■ Task objective ■
In the records below, begin at the line that has "black tile J7:K8" and stop after the line that has "red brick E12 level 2 -> none"; quote those lines verbatim and nothing more.

◆ ◆ ◆

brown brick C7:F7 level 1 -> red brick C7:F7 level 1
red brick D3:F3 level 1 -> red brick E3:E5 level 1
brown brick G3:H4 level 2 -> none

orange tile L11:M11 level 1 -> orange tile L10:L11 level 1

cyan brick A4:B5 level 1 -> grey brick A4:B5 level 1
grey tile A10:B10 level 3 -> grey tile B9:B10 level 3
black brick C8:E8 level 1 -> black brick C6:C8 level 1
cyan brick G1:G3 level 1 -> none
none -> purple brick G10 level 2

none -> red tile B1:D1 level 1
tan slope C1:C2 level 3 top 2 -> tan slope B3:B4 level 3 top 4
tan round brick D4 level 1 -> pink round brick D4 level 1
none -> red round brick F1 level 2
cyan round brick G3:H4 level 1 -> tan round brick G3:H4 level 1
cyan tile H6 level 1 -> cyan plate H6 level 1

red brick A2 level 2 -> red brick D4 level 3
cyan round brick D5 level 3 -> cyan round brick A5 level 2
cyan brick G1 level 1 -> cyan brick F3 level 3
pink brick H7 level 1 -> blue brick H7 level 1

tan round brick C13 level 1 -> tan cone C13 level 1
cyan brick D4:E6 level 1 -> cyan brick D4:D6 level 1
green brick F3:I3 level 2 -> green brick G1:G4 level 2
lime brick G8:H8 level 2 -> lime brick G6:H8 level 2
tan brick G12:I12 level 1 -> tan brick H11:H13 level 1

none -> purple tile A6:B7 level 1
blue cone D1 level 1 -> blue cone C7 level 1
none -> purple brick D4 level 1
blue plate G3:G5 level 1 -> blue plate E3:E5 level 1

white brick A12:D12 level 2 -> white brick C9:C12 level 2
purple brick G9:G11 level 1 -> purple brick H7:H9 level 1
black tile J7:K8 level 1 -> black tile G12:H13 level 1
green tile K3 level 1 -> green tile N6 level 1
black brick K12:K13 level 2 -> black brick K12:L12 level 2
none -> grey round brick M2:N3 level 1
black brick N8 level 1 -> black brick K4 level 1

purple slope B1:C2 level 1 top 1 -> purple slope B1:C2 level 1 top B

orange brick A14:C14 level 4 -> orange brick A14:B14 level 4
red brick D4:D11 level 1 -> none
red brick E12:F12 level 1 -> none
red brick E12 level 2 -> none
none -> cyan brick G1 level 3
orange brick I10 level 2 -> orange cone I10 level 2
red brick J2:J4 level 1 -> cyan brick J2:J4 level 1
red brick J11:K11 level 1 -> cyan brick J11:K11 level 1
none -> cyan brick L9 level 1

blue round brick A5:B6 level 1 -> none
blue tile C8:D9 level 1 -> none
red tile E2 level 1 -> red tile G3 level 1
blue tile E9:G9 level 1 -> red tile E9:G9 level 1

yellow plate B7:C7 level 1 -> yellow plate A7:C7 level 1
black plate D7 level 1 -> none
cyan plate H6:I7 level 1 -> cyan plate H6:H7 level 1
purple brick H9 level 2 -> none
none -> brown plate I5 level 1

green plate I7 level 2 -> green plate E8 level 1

◆ ◆ ◆

■ Expected answer ■
black tile J7:K8 level 1 -> black tile G12:H13 level 1
green tile K3 level 1 -> green tile N6 level 1
black brick K12:K13 level 2 -> black brick K12:L12 level 2
none -> grey round brick M2:N3 level 1
black brick N8 level 1 -> black brick K4 level 1

purple slope B1:C2 level 1 top 1 -> purple slope B1:C2 level 1 top B

orange brick A14:C14 level 4 -> orange brick A14:B14 level 4
red brick D4:D11 level 1 -> none
red brick E12:F12 level 1 -> none
red brick E12 level 2 -> none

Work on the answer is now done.